Your answer must be a single number: how many lines in the records below contain the word "DGND".

[Material supplied — start]

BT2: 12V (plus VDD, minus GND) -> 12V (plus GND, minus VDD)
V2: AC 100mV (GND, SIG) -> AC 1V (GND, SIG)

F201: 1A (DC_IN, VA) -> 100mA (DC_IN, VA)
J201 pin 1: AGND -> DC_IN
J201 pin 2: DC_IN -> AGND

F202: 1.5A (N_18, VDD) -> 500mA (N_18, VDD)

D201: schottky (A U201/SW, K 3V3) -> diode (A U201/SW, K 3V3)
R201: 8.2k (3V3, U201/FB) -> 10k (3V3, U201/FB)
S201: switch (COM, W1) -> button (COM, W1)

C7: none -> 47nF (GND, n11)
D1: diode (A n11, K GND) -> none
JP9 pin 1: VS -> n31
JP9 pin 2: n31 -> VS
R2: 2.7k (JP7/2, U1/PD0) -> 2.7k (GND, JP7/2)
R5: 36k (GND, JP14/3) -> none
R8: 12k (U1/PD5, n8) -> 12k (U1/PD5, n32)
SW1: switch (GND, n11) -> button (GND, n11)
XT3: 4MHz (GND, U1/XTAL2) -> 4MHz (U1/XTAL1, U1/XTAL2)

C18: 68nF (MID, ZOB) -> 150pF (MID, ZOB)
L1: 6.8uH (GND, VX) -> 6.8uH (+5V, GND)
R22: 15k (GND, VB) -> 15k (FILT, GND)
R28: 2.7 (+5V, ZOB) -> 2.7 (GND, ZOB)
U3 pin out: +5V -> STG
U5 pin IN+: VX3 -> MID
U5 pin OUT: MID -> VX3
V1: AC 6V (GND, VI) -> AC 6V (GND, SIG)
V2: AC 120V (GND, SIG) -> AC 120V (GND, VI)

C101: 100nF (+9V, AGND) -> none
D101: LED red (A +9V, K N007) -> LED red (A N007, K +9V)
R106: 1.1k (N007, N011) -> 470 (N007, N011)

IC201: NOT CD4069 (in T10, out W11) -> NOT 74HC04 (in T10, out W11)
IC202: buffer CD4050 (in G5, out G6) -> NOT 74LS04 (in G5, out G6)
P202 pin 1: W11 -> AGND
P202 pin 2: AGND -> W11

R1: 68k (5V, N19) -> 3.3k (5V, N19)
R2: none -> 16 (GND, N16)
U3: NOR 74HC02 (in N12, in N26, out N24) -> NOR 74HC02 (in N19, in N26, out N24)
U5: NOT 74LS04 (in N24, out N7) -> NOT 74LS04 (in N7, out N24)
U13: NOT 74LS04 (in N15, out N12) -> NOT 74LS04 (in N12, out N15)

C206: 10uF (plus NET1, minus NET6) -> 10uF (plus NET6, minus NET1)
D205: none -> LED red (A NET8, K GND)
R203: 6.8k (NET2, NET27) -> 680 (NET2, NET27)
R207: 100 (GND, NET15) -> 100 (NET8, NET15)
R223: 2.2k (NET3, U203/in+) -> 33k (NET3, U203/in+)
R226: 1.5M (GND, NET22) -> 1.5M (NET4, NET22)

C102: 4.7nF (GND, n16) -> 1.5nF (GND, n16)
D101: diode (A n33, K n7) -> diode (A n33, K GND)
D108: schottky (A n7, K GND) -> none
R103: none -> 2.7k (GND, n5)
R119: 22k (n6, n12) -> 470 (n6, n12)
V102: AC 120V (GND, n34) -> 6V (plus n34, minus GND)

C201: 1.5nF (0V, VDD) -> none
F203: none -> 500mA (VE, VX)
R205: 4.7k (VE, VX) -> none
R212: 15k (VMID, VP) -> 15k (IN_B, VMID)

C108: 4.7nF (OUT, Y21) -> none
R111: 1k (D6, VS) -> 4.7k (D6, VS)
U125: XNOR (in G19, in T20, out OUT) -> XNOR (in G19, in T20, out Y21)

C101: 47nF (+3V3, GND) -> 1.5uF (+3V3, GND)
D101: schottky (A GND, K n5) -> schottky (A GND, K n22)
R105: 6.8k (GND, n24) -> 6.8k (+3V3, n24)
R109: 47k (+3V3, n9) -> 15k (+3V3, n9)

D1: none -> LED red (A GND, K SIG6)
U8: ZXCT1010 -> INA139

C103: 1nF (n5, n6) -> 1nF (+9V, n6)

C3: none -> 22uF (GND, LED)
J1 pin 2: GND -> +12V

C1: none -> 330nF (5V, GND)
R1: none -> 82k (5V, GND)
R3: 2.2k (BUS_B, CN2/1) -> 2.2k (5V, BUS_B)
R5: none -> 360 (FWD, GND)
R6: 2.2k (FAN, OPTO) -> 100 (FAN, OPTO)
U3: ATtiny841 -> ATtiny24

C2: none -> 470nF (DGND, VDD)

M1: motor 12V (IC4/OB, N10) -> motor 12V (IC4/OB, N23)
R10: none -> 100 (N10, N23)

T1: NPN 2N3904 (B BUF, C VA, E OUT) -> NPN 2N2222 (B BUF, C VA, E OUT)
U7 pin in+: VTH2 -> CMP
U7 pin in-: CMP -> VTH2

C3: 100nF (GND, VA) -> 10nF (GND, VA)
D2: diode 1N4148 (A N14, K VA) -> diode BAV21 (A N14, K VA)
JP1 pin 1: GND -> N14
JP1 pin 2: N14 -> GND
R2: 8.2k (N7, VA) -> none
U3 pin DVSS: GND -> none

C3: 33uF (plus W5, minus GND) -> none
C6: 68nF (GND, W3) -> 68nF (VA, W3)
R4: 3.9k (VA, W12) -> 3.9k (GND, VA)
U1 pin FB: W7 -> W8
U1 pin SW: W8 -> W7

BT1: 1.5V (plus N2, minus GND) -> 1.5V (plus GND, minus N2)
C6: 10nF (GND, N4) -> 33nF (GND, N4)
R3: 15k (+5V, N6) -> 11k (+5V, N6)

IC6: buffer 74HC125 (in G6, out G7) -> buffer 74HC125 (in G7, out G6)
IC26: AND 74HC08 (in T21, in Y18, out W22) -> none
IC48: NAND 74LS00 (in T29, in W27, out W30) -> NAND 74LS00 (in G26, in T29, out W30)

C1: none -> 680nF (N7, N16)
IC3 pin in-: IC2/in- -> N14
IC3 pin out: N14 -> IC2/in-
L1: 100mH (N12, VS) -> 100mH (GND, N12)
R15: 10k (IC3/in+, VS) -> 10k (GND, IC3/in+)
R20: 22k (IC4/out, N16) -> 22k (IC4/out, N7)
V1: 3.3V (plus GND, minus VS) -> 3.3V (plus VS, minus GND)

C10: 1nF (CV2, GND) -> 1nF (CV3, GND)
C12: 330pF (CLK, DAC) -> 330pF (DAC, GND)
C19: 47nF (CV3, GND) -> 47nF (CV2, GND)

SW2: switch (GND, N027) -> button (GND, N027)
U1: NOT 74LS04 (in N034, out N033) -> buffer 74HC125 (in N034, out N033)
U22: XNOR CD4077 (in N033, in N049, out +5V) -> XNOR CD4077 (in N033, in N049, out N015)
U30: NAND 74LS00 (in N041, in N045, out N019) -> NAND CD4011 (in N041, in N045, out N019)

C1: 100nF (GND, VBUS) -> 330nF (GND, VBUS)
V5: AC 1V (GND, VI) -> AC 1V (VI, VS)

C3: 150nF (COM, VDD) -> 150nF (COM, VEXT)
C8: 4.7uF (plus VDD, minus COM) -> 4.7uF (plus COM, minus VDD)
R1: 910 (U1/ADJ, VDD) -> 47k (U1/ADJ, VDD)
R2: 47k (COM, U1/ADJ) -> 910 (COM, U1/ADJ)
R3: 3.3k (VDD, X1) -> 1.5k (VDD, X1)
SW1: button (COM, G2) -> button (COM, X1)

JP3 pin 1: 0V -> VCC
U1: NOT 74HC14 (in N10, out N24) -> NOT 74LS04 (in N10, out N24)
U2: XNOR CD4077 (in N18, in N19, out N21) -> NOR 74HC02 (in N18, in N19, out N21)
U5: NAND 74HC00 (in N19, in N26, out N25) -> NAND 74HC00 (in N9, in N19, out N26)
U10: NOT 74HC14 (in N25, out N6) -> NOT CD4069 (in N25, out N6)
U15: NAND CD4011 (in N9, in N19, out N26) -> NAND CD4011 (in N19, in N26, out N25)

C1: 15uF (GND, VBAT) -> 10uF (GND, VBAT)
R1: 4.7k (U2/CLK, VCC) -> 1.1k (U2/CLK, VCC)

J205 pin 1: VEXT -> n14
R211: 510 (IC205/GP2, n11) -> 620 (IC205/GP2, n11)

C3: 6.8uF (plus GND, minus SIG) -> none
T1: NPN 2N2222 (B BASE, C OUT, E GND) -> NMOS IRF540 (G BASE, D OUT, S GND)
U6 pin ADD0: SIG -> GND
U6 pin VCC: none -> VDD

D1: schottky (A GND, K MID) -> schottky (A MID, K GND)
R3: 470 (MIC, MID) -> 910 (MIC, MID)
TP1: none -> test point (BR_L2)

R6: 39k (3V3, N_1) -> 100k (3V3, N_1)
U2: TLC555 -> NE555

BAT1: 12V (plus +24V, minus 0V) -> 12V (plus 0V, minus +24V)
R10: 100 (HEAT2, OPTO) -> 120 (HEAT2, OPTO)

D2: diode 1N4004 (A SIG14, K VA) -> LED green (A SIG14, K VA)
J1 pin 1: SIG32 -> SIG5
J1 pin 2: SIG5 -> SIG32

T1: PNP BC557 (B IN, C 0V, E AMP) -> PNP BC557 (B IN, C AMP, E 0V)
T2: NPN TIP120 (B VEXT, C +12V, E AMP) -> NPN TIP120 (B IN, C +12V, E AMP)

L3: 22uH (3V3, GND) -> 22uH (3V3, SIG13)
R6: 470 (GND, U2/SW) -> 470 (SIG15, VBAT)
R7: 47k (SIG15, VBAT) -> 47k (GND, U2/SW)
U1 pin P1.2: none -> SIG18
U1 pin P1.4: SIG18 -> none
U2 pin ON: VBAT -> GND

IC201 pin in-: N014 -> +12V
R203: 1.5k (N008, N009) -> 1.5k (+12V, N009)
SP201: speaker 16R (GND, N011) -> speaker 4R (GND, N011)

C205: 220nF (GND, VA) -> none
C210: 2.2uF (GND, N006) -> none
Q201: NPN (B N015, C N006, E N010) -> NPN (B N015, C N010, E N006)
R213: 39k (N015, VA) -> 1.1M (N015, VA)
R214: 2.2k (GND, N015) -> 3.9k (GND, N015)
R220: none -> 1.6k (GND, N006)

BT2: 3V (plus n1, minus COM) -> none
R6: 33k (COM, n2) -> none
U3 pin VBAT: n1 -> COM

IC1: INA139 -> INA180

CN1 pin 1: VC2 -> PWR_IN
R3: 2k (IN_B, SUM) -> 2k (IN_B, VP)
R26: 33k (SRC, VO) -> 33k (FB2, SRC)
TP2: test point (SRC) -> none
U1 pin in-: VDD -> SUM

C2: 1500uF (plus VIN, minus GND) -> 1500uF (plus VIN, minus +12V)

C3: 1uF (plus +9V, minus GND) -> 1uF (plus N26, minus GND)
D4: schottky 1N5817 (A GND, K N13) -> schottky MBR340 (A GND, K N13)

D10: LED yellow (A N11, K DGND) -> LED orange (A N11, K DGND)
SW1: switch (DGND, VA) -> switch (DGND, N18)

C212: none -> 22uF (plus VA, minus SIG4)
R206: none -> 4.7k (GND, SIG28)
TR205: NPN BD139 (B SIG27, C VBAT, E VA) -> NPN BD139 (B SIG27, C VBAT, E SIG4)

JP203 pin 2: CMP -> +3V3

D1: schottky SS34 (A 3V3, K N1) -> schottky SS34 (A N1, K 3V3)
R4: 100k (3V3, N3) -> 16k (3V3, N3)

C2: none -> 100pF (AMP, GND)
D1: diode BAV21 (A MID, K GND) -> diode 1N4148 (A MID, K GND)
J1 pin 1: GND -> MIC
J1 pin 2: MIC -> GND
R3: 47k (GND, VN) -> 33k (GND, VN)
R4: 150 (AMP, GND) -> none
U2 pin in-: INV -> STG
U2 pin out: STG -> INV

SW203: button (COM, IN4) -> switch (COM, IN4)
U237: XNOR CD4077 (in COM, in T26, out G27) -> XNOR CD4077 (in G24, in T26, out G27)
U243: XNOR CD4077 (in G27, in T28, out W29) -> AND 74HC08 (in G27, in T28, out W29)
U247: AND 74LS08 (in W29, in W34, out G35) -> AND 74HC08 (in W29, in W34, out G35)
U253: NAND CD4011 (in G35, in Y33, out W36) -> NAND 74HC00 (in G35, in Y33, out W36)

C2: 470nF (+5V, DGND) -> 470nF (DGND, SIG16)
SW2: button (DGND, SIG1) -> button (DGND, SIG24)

[Material supplied — finish]

*Output*
5